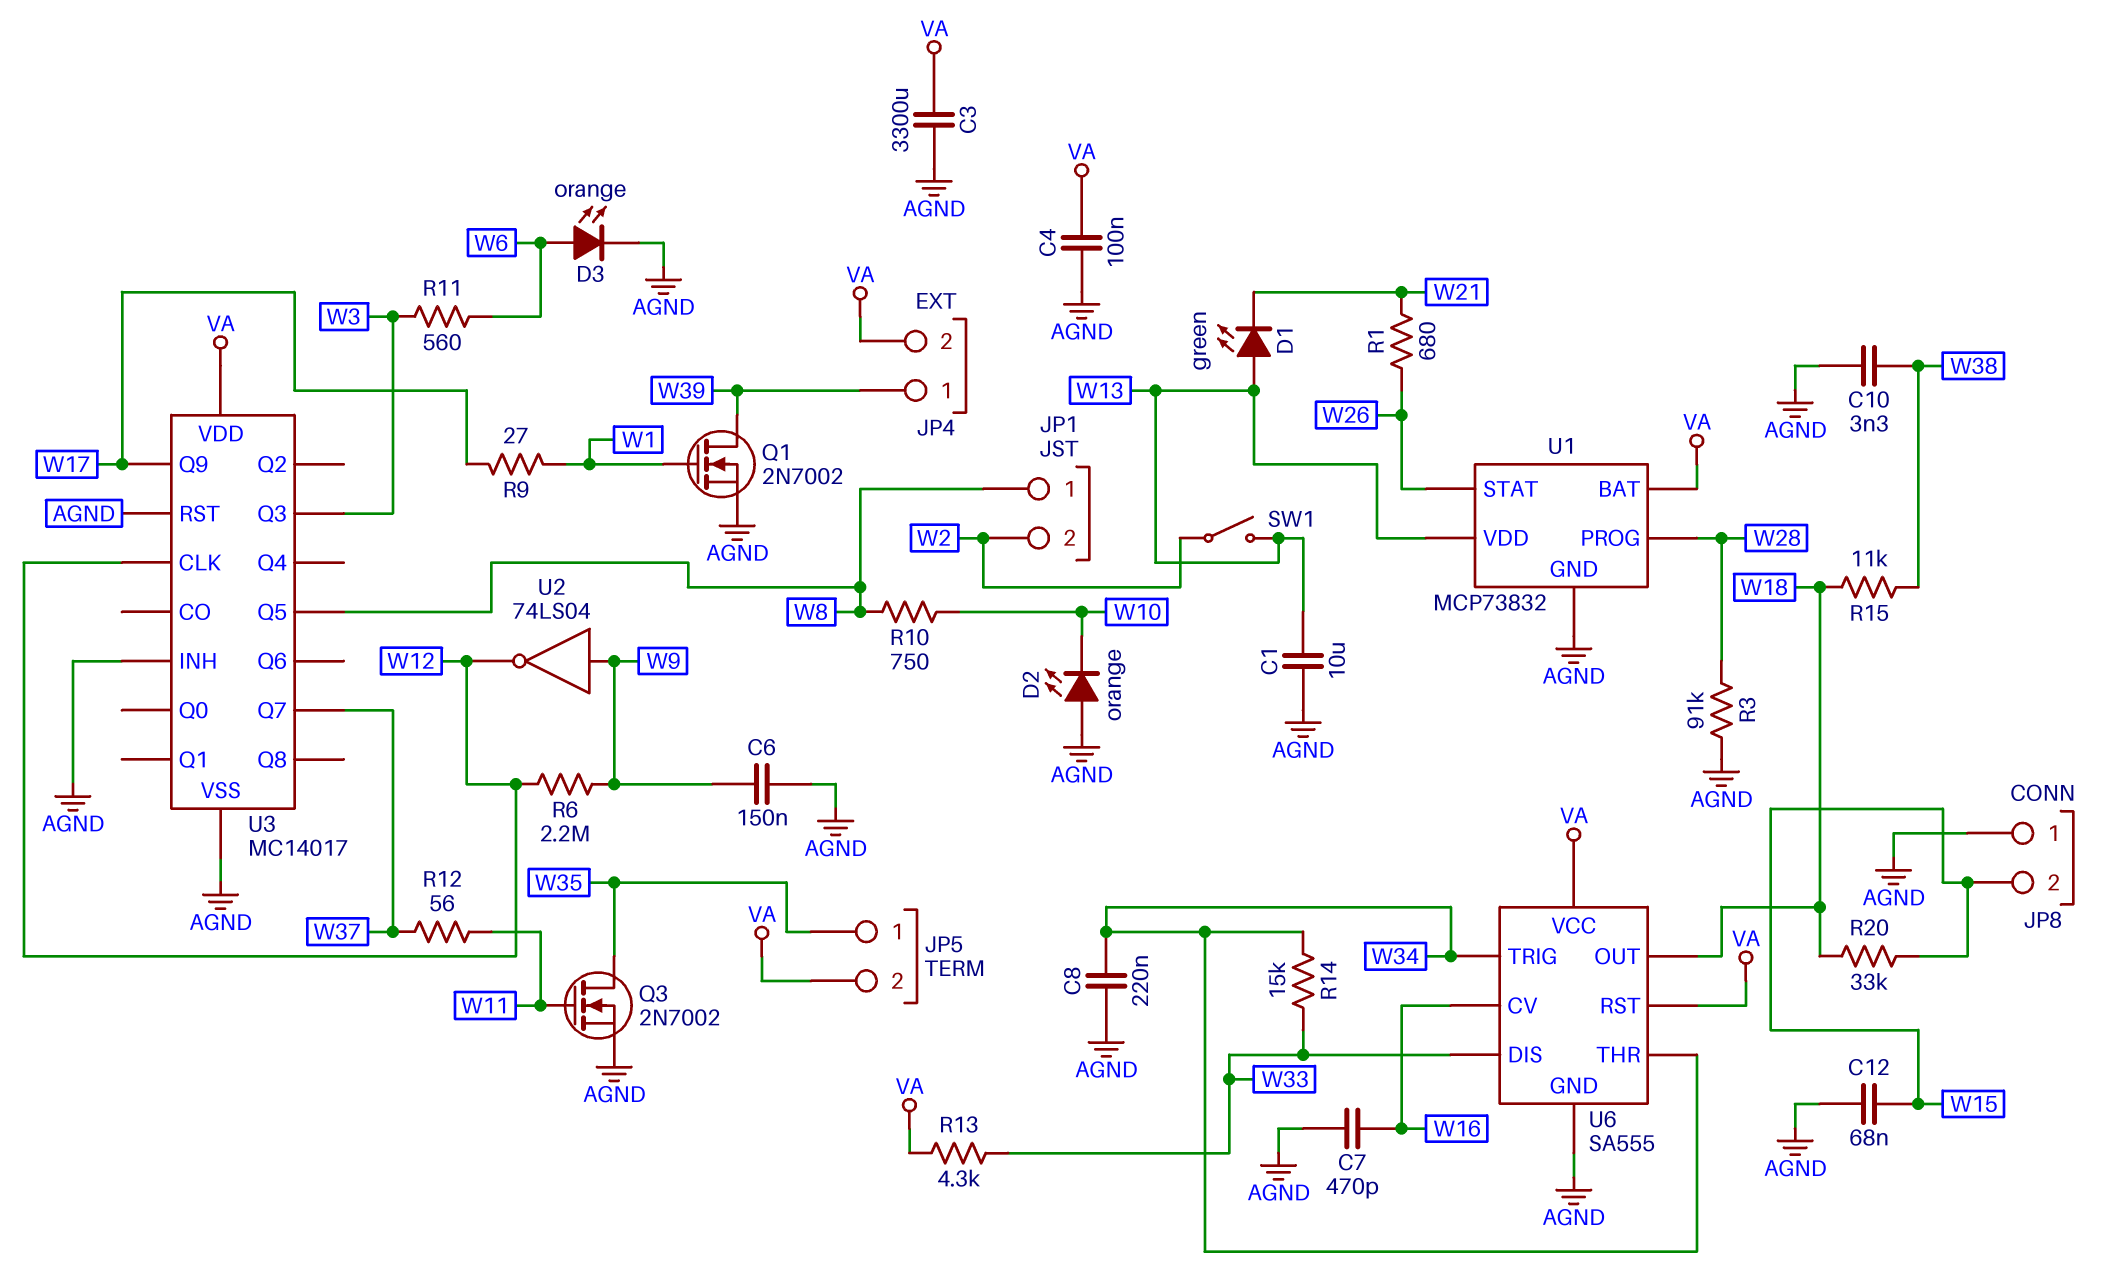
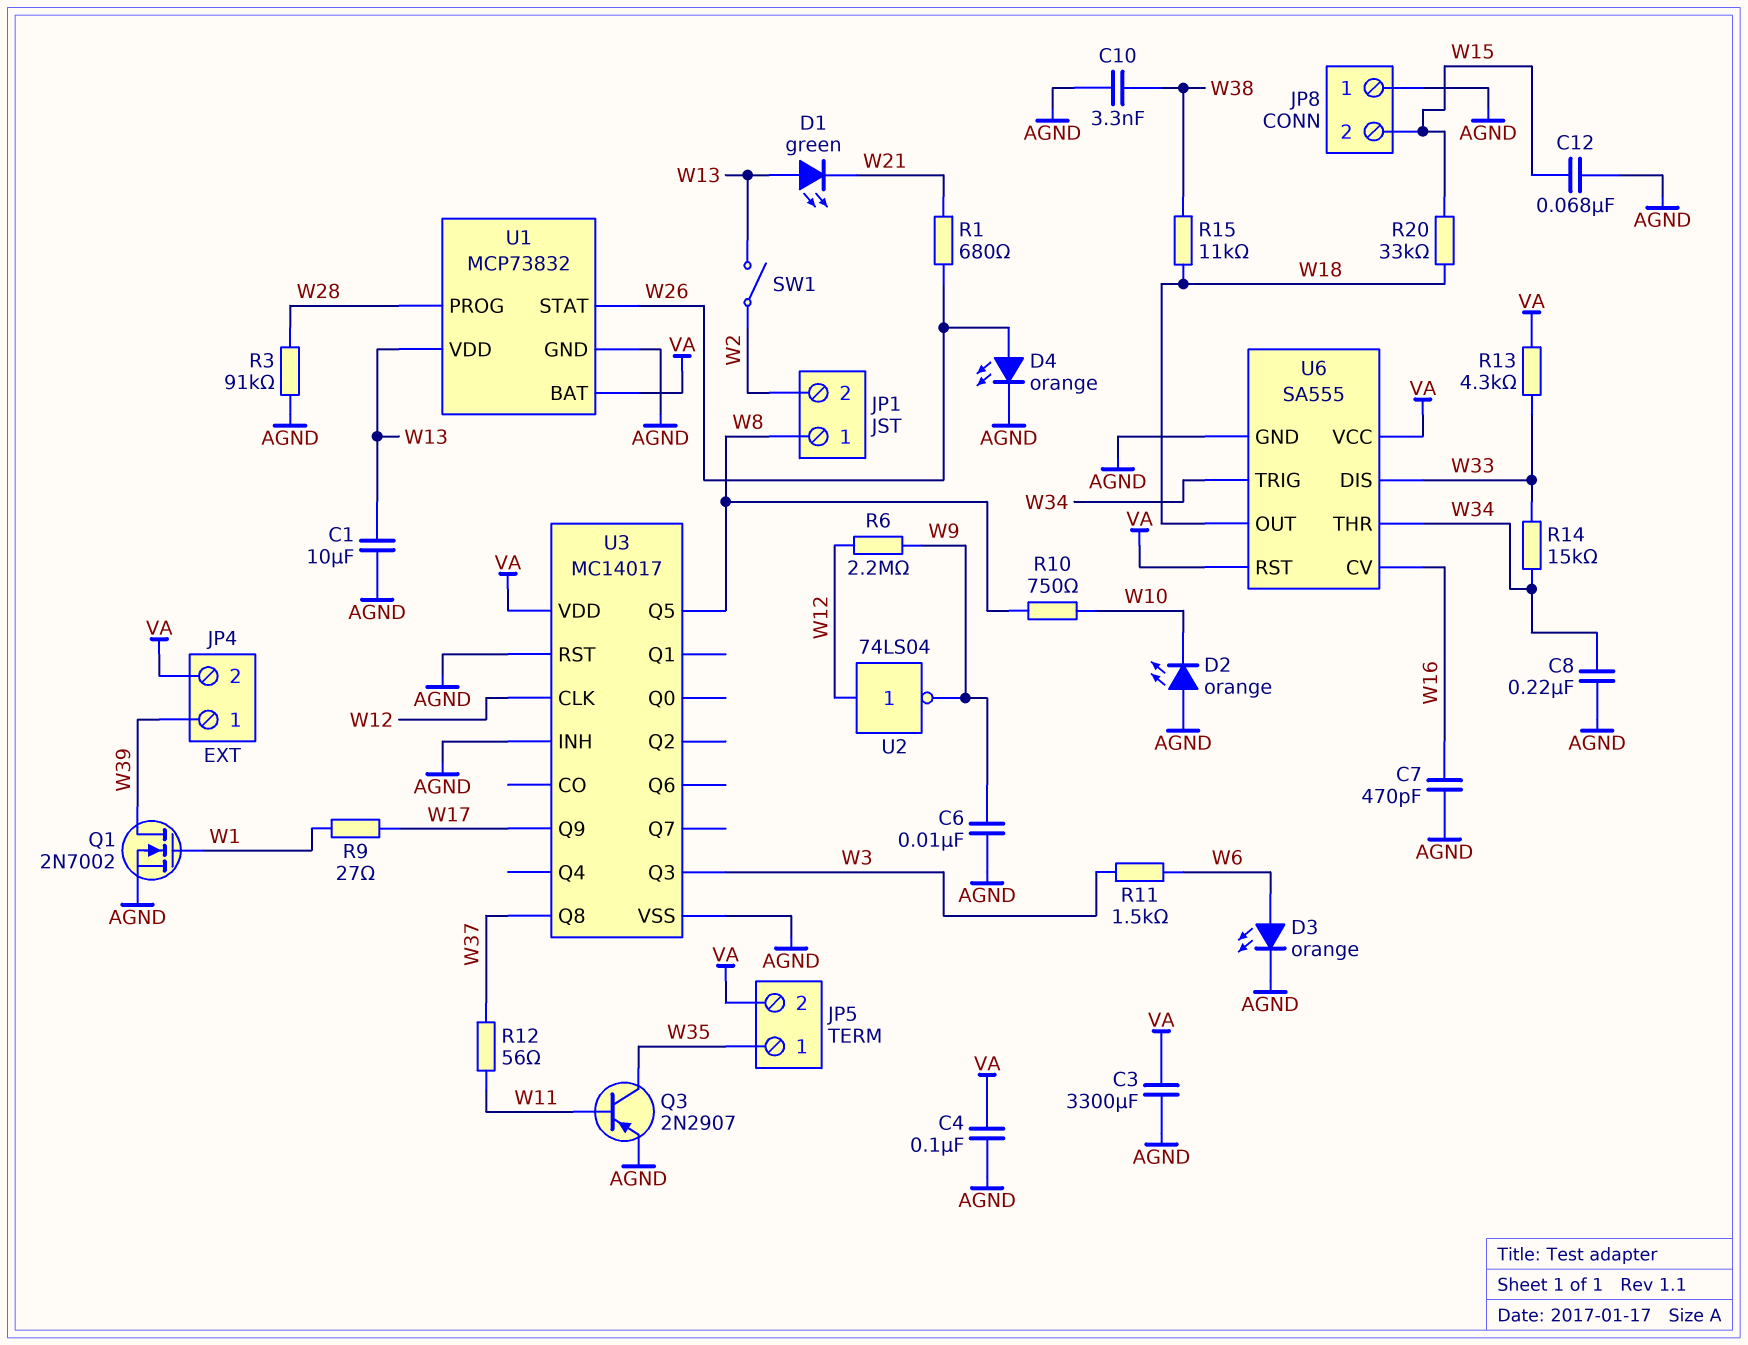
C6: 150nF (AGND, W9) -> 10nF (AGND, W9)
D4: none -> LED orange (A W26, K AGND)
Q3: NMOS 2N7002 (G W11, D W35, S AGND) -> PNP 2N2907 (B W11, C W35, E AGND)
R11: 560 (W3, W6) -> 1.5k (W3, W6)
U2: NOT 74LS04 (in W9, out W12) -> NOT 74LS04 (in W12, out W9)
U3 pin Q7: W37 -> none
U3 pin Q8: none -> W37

=====

> _WHAT YOU HAVE TO DO_
Only the number is wanted here. How many lines in the entries contain "none"?

> _ANSWER SECTION_
3